STORED DATA –
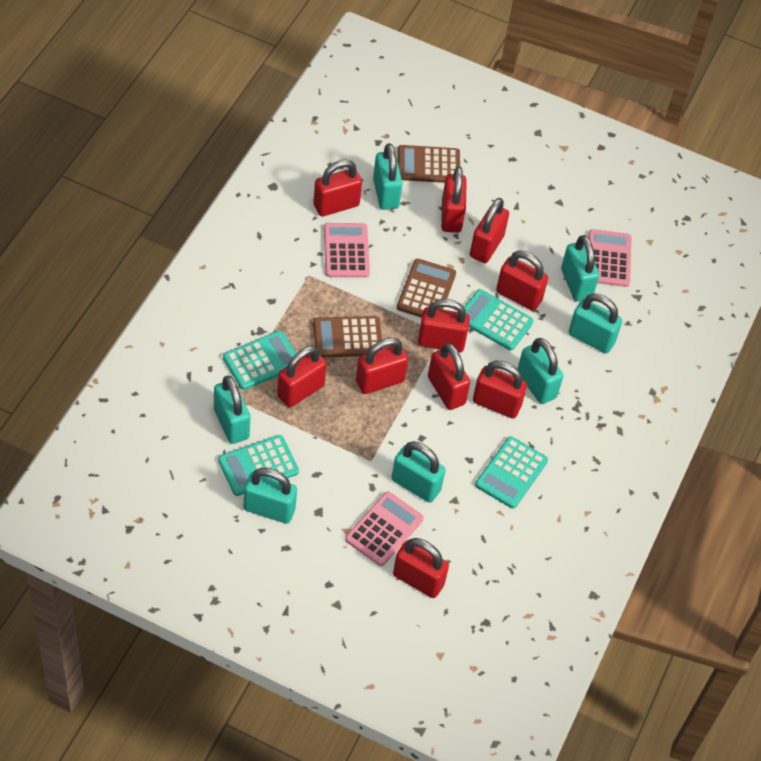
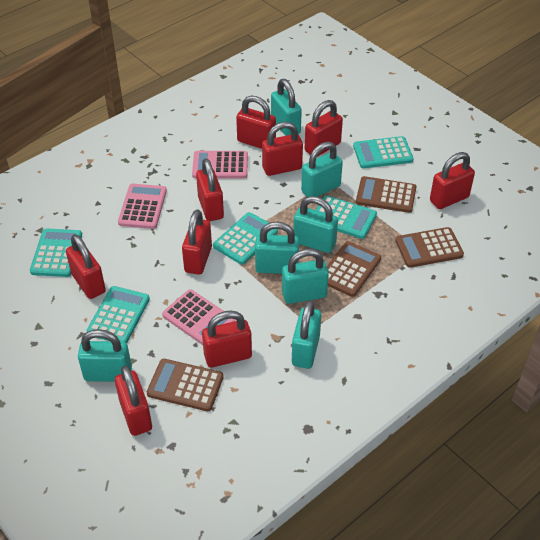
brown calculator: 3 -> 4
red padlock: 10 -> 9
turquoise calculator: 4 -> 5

WHAT TO PRODUCE – What the answer must hold: all the data above, given again exactly, without pictures.

EXERCISE SOLUTION –
brown calculator: 3 -> 4
red padlock: 10 -> 9
turquoise calculator: 4 -> 5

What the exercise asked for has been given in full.